===== Exercise materials
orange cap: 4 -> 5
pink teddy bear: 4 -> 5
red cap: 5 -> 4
==========
===== Exercise materials
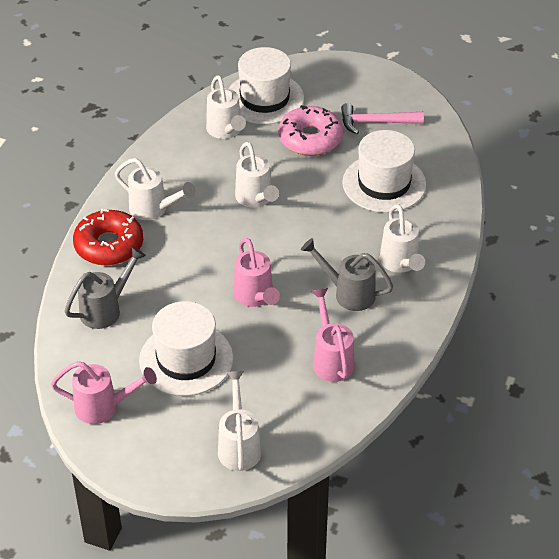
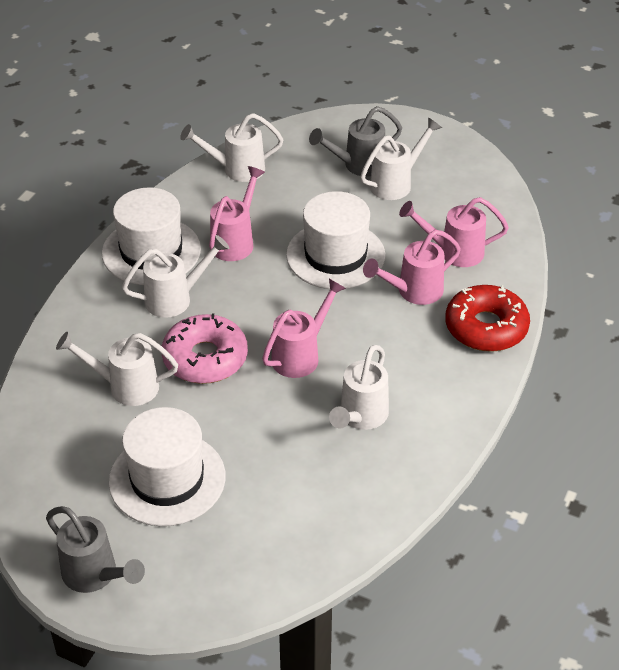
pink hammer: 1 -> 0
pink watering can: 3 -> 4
==========
What the exercise asks » Within the records above, each line containing "pink" is to be returned.

Exercise answer »
pink teddy bear: 4 -> 5
pink hammer: 1 -> 0
pink watering can: 3 -> 4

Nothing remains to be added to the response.